** What you have to do **
The listing is to be printed word for word, pictures omitted.

Material provided START

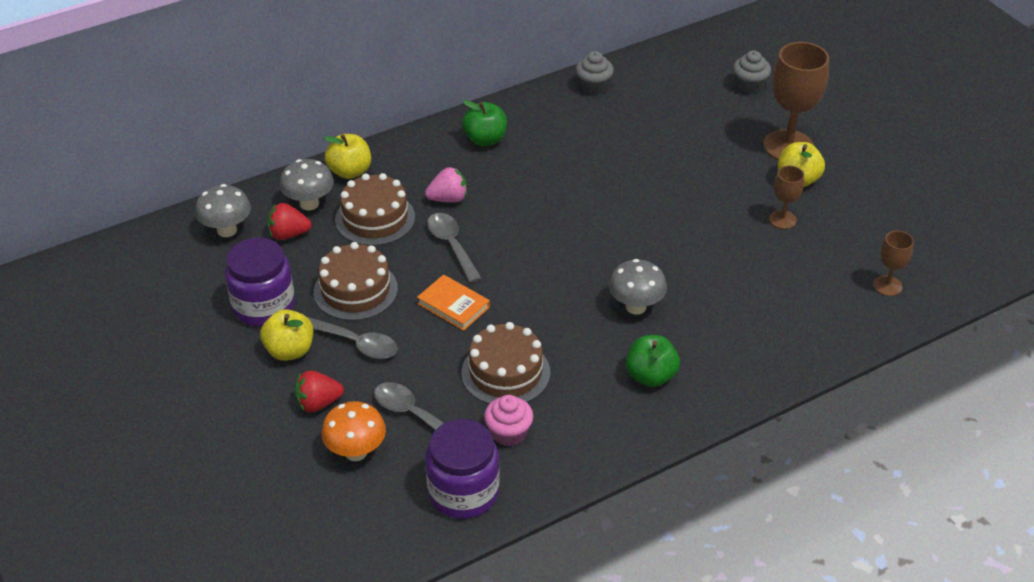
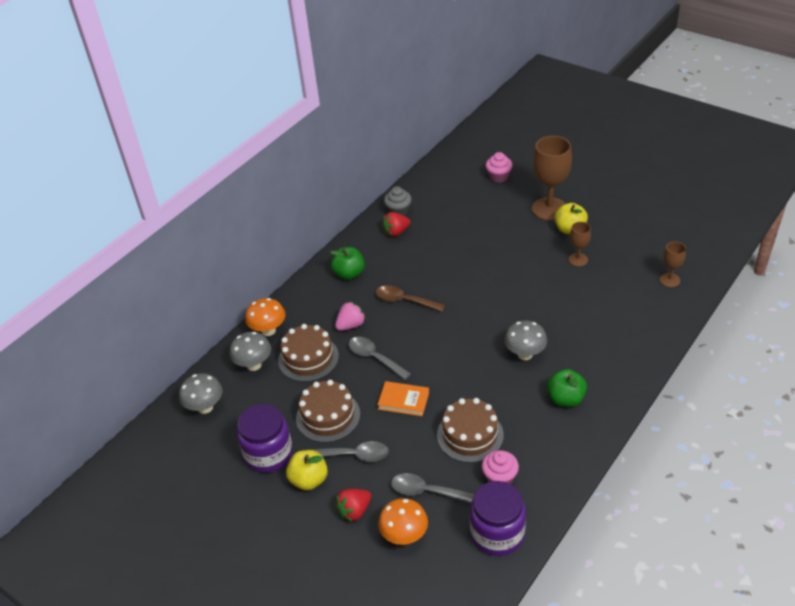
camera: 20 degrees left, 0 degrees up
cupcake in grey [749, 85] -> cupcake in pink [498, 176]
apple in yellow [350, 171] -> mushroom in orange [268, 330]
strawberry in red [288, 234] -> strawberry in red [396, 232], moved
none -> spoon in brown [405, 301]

Material provided END

** Exercise response **
camera: 20 degrees left, 0 degrees up
cupcake in grey [749, 85] -> cupcake in pink [498, 176]
apple in yellow [350, 171] -> mushroom in orange [268, 330]
strawberry in red [288, 234] -> strawberry in red [396, 232], moved
none -> spoon in brown [405, 301]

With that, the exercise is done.